[[ GIVEN DATA, beginning ]]
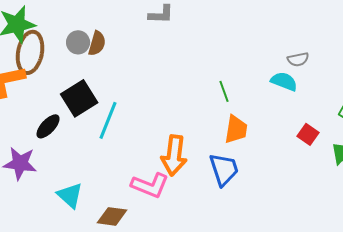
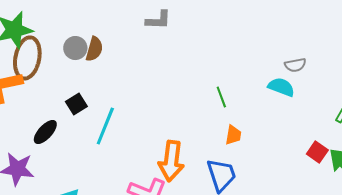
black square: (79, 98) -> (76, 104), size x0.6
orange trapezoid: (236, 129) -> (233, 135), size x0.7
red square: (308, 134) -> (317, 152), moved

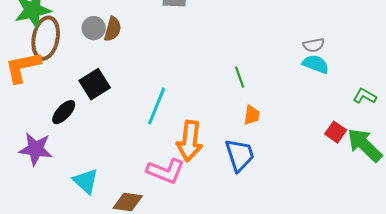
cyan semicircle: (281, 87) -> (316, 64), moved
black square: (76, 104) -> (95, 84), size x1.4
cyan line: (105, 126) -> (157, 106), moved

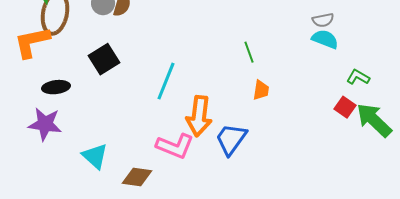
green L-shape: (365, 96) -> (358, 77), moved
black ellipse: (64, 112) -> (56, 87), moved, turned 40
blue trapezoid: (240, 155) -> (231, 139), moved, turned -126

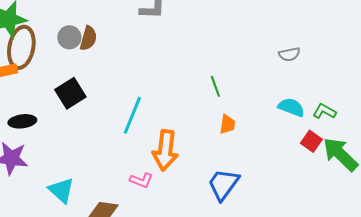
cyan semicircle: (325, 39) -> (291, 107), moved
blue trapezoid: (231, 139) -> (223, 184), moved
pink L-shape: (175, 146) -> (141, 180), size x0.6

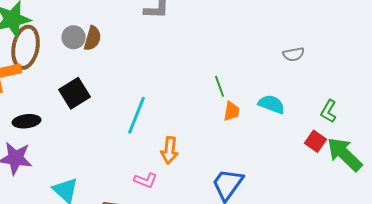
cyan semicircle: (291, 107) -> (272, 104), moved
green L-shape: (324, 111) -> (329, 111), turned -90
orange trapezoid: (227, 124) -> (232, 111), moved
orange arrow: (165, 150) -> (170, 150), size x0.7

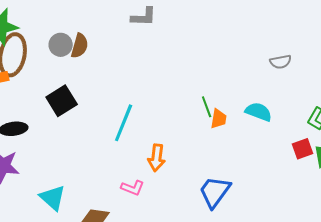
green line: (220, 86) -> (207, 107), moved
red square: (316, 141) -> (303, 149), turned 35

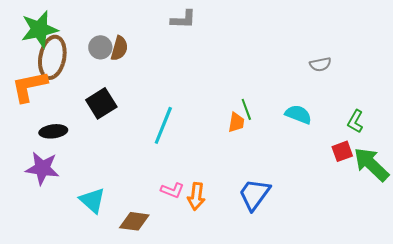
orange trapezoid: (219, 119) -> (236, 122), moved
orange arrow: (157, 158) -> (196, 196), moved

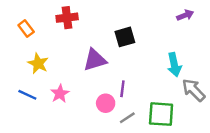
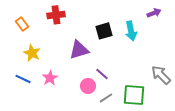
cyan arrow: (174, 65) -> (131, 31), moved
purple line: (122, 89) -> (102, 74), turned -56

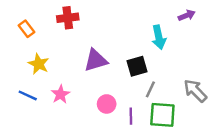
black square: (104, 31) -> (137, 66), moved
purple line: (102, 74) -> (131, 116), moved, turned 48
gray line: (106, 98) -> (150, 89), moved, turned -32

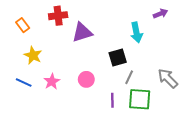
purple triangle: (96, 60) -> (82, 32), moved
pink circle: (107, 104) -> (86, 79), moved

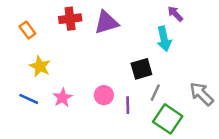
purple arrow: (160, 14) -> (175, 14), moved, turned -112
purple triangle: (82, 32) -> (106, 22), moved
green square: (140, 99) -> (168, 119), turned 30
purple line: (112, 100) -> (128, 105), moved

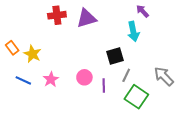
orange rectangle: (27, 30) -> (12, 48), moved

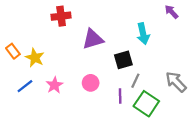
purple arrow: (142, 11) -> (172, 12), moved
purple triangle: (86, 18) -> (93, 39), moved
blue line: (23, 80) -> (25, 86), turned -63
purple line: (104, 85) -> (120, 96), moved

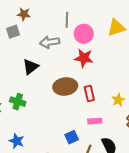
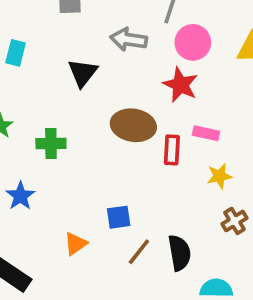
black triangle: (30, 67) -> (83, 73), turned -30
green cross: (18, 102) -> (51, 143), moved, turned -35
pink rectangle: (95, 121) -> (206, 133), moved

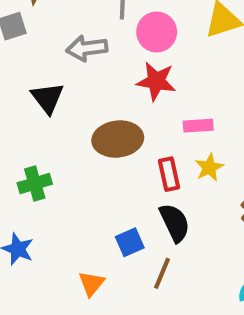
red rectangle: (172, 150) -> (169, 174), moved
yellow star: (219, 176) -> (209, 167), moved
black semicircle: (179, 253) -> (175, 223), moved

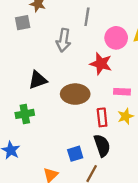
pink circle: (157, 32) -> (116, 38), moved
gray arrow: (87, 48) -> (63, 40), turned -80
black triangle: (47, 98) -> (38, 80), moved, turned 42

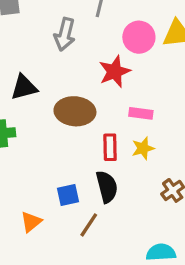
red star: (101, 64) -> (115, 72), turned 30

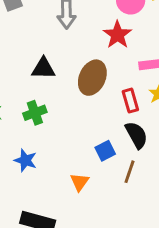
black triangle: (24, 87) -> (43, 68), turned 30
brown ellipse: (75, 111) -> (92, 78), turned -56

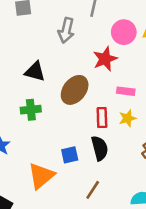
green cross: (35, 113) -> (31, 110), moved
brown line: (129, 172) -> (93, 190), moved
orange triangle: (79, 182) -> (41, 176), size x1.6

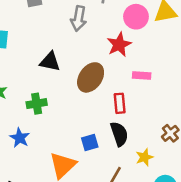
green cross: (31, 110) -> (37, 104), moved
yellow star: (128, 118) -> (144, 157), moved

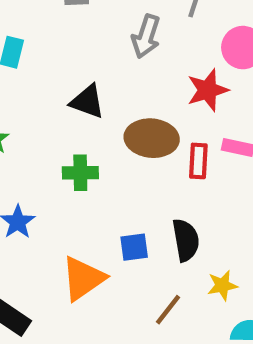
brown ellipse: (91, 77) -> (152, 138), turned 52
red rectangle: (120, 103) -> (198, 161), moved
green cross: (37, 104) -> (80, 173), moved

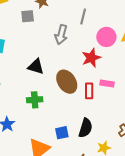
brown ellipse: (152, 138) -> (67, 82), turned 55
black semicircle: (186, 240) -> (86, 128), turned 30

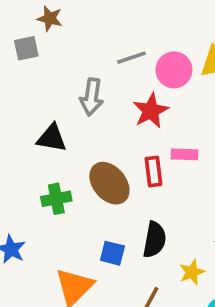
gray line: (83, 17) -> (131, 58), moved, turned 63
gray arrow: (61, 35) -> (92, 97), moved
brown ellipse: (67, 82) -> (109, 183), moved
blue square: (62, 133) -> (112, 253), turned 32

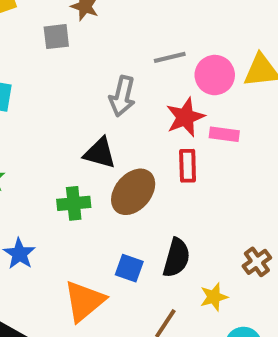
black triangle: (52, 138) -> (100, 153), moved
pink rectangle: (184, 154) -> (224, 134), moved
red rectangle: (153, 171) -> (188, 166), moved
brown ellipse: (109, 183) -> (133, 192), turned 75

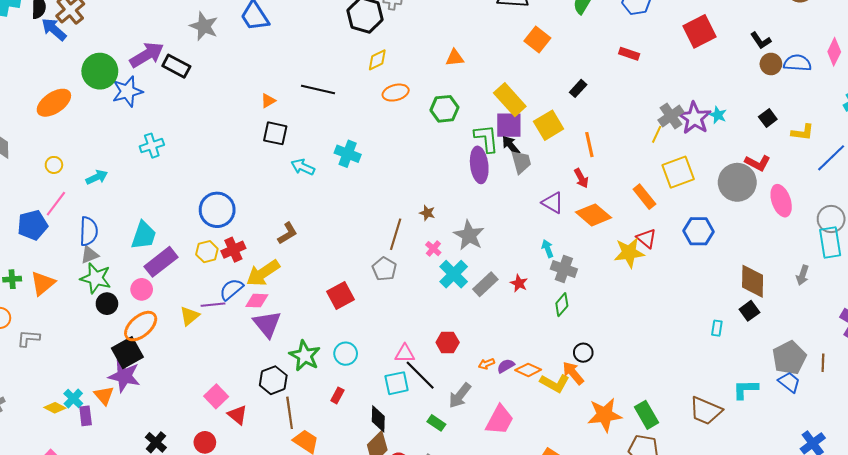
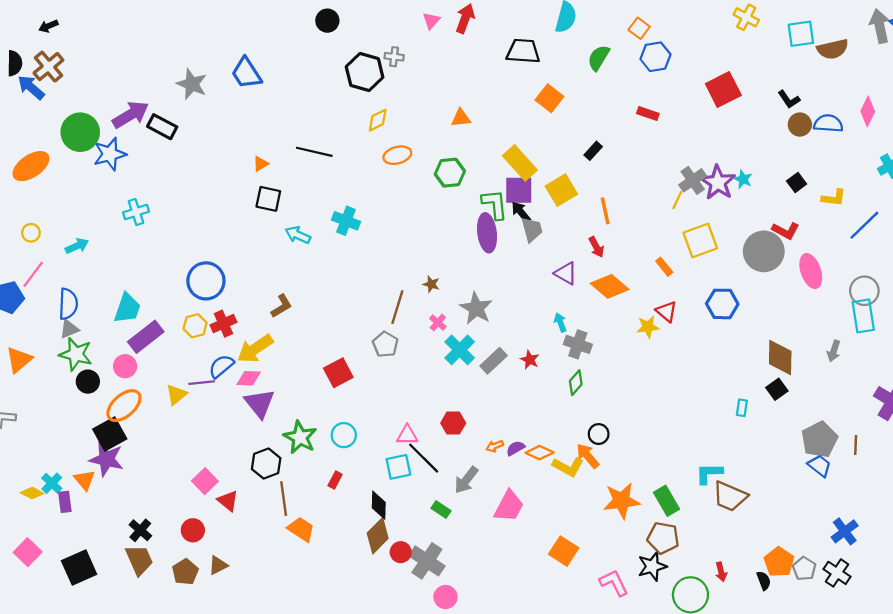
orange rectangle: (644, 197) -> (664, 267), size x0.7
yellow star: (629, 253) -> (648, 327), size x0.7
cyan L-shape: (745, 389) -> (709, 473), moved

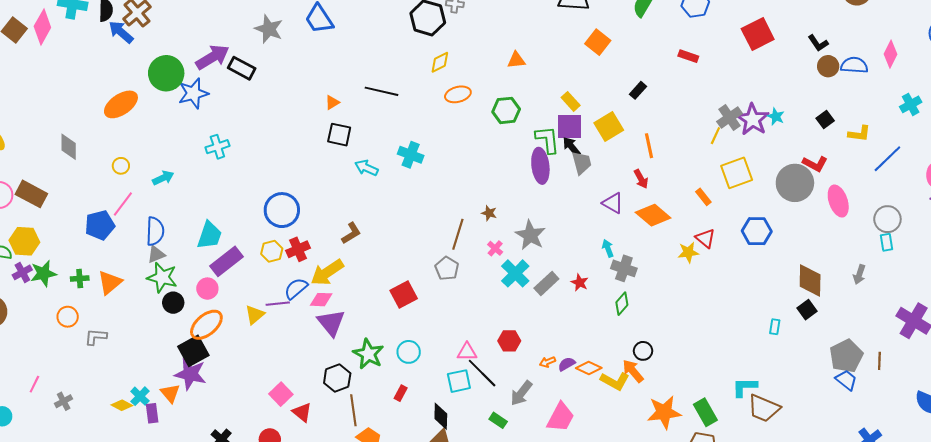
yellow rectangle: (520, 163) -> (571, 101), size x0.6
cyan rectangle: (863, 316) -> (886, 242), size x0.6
[[ GIVEN DATA, end ]]
WHAT YOU WILL DO: Take every record and copy it word for word, dropping the pictures.

EXERCISE ANSWER:
black square: (79, 98) -> (76, 104), size x0.6
orange trapezoid: (236, 129) -> (233, 135), size x0.7
red square: (308, 134) -> (317, 152), moved

cyan semicircle: (281, 87) -> (316, 64), moved
black square: (76, 104) -> (95, 84), size x1.4
cyan line: (105, 126) -> (157, 106), moved

green L-shape: (365, 96) -> (358, 77), moved
black ellipse: (64, 112) -> (56, 87), moved, turned 40
blue trapezoid: (240, 155) -> (231, 139), moved, turned -126

cyan semicircle: (325, 39) -> (291, 107), moved
blue trapezoid: (231, 139) -> (223, 184), moved
pink L-shape: (175, 146) -> (141, 180), size x0.6

cyan semicircle: (291, 107) -> (272, 104), moved
green L-shape: (324, 111) -> (329, 111), turned -90
orange trapezoid: (227, 124) -> (232, 111), moved
orange arrow: (165, 150) -> (170, 150), size x0.7

green line: (220, 86) -> (207, 107), moved
red square: (316, 141) -> (303, 149), turned 35

orange trapezoid: (219, 119) -> (236, 122), moved
orange arrow: (157, 158) -> (196, 196), moved

cyan arrow: (174, 65) -> (131, 31), moved
purple line: (122, 89) -> (102, 74), turned -56

black square: (104, 31) -> (137, 66), moved
purple line: (102, 74) -> (131, 116), moved, turned 48
gray line: (106, 98) -> (150, 89), moved, turned -32

purple triangle: (96, 60) -> (82, 32), moved
pink circle: (107, 104) -> (86, 79), moved

purple arrow: (160, 14) -> (175, 14), moved, turned -112
purple triangle: (82, 32) -> (106, 22), moved
green square: (140, 99) -> (168, 119), turned 30
purple line: (112, 100) -> (128, 105), moved

orange rectangle: (27, 30) -> (12, 48), moved

purple arrow: (142, 11) -> (172, 12), moved
purple triangle: (86, 18) -> (93, 39), moved
blue line: (23, 80) -> (25, 86), turned -63
purple line: (104, 85) -> (120, 96), moved

black triangle: (30, 67) -> (83, 73), turned -30
green cross: (18, 102) -> (51, 143), moved, turned -35
pink rectangle: (95, 121) -> (206, 133), moved

red rectangle: (172, 150) -> (169, 174), moved
yellow star: (219, 176) -> (209, 167), moved
black semicircle: (179, 253) -> (175, 223), moved

pink circle: (157, 32) -> (116, 38), moved
gray arrow: (87, 48) -> (63, 40), turned -80
black triangle: (47, 98) -> (38, 80), moved, turned 42

red star: (101, 64) -> (115, 72), turned 30

black triangle: (24, 87) -> (43, 68), turned 30
brown ellipse: (75, 111) -> (92, 78), turned -56

green cross: (35, 113) -> (31, 110), moved
brown line: (129, 172) -> (93, 190), moved
orange triangle: (79, 182) -> (41, 176), size x1.6

green cross: (31, 110) -> (37, 104), moved
yellow star: (128, 118) -> (144, 157), moved

brown ellipse: (91, 77) -> (152, 138), turned 52
red rectangle: (120, 103) -> (198, 161), moved
green cross: (37, 104) -> (80, 173), moved

brown ellipse: (152, 138) -> (67, 82), turned 55
black semicircle: (186, 240) -> (86, 128), turned 30

gray line: (83, 17) -> (131, 58), moved, turned 63
gray arrow: (61, 35) -> (92, 97), moved
brown ellipse: (67, 82) -> (109, 183), moved
blue square: (62, 133) -> (112, 253), turned 32

black triangle: (52, 138) -> (100, 153), moved
pink rectangle: (184, 154) -> (224, 134), moved
red rectangle: (153, 171) -> (188, 166), moved
brown ellipse: (109, 183) -> (133, 192), turned 75

orange rectangle: (644, 197) -> (664, 267), size x0.7
yellow star: (629, 253) -> (648, 327), size x0.7
cyan L-shape: (745, 389) -> (709, 473), moved

yellow rectangle: (520, 163) -> (571, 101), size x0.6
cyan rectangle: (863, 316) -> (886, 242), size x0.6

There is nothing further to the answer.